- WHAT THE EXERCISE ASKS
In the data below, find each line containing the string "sorted" and return it.

- SOURCE MATERIAL

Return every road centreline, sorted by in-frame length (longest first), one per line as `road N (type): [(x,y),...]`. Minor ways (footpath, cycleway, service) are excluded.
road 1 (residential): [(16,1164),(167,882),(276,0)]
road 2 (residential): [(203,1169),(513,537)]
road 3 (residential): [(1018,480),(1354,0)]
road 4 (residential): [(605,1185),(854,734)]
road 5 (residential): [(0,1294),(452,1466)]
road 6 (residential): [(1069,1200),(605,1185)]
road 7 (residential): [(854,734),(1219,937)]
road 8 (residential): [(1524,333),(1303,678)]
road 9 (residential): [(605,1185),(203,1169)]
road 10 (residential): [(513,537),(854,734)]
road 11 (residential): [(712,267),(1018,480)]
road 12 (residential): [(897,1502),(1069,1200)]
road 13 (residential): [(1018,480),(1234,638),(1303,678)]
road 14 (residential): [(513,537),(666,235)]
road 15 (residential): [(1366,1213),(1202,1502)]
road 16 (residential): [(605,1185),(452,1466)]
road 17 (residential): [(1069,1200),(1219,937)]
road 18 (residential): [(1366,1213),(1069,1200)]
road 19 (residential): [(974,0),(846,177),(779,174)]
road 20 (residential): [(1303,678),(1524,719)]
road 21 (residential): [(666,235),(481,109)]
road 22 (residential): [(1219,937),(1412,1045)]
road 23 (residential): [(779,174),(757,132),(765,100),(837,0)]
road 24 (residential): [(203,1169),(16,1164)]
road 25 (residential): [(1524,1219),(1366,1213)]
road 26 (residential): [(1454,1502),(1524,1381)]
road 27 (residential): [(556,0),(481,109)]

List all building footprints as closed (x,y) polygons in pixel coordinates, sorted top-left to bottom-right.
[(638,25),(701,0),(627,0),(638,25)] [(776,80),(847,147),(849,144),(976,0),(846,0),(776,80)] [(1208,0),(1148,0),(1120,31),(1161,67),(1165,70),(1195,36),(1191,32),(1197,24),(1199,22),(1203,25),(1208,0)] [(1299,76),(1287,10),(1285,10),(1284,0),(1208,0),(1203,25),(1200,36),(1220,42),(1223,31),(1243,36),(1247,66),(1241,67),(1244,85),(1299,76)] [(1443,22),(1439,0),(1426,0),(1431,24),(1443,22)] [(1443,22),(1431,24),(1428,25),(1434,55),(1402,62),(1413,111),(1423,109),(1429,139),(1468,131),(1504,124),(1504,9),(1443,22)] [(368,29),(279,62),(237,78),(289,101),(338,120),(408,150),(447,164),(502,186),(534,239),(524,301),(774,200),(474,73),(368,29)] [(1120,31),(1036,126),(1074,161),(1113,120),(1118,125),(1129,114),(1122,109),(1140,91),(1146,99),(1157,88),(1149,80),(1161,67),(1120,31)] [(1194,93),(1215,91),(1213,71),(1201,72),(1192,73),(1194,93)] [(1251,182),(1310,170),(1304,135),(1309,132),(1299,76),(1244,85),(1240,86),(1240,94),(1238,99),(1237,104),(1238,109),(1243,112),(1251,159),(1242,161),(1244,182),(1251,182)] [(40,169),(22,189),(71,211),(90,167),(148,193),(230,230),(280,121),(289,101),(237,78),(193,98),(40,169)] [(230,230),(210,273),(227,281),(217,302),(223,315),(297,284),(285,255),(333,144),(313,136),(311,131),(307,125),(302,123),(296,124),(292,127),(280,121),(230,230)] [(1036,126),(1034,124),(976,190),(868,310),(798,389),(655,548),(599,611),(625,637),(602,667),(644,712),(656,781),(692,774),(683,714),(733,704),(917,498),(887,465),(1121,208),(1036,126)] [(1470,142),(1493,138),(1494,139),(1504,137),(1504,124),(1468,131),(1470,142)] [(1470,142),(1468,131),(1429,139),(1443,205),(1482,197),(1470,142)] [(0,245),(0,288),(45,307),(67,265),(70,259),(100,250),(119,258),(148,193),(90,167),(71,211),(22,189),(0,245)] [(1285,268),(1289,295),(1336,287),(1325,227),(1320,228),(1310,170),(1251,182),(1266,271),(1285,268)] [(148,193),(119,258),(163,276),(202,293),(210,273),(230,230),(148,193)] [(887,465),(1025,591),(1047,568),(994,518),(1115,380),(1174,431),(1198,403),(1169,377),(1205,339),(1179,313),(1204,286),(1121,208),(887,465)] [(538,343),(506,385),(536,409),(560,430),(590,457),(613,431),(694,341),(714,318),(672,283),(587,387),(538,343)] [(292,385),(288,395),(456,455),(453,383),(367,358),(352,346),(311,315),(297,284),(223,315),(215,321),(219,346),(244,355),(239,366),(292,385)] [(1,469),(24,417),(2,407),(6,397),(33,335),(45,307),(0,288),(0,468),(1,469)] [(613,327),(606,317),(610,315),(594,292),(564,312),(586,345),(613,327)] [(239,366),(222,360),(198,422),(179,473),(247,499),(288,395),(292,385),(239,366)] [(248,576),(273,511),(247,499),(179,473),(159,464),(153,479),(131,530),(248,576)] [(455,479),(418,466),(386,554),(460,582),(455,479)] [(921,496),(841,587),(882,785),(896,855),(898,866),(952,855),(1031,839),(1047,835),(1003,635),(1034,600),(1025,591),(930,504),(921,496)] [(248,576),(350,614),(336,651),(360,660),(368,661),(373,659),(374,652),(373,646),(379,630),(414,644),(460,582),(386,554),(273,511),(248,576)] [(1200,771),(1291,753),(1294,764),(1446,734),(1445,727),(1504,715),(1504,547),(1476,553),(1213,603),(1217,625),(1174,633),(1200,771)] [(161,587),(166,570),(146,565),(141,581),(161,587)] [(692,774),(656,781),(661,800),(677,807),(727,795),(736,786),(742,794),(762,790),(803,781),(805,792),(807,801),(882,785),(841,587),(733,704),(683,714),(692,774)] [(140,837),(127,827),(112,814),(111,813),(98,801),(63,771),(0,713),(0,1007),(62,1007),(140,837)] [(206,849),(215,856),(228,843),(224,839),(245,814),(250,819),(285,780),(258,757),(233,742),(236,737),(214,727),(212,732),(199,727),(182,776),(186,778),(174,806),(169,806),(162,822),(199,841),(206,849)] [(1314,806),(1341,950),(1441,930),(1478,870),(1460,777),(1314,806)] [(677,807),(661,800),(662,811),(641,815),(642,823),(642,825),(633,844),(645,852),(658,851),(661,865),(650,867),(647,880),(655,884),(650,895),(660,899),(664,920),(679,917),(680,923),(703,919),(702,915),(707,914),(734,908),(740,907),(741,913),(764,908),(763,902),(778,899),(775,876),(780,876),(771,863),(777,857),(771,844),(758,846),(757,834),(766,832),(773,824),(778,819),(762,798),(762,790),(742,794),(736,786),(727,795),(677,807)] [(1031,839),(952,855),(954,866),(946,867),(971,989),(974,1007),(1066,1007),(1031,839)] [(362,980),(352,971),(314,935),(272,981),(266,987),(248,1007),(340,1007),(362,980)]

- REPLY
Return every road centreline, sorted by in-frame length (longest first), one per line as `road N (type): [(x,y),...]`. Minor ways (footpath, cycleway, service) are excluded.
List all building footprints as closed (x,y) polygons in pixel coordinates, sorted top-left to bottom-right.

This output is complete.